§ **EXERCISE AIM**: In the records that come next, find every line with "fioletowy". Return those lines.

++++ INFORMATION SHOWN ++++

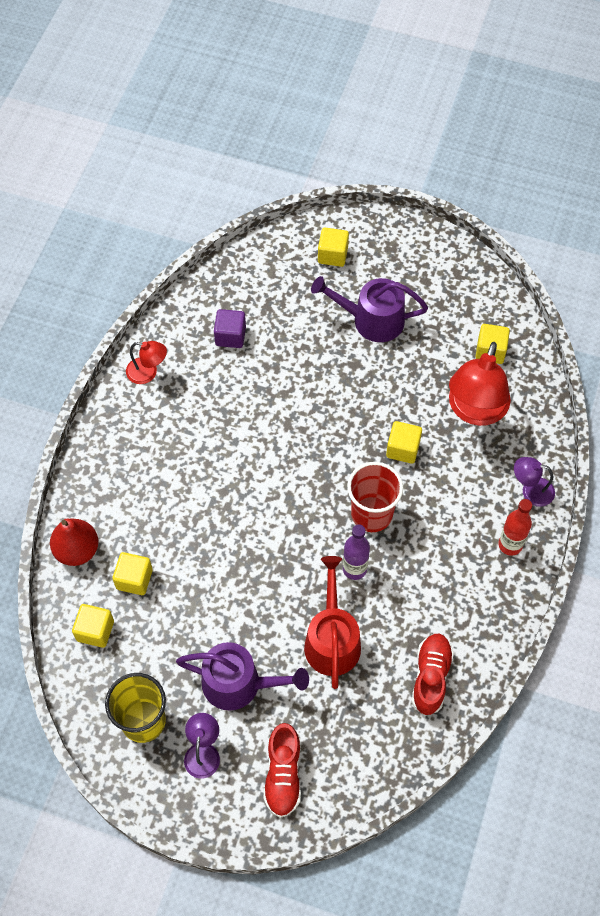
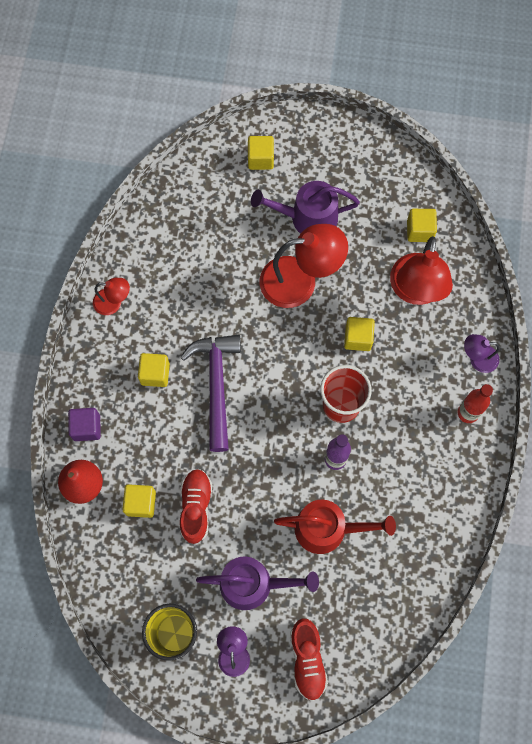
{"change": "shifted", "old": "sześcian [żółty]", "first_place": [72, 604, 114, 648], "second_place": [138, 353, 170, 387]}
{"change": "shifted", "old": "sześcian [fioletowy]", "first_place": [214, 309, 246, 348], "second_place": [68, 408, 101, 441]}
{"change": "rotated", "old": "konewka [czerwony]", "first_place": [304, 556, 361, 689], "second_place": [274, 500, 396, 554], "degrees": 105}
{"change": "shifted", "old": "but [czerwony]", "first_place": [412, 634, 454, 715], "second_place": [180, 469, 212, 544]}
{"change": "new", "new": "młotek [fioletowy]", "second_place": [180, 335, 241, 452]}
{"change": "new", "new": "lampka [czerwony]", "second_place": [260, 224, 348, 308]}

++++

§ **OUTPUT FOR THIS TASK**:
{"change": "shifted", "old": "sześcian [fioletowy]", "first_place": [214, 309, 246, 348], "second_place": [68, 408, 101, 441]}
{"change": "new", "new": "młotek [fioletowy]", "second_place": [180, 335, 241, 452]}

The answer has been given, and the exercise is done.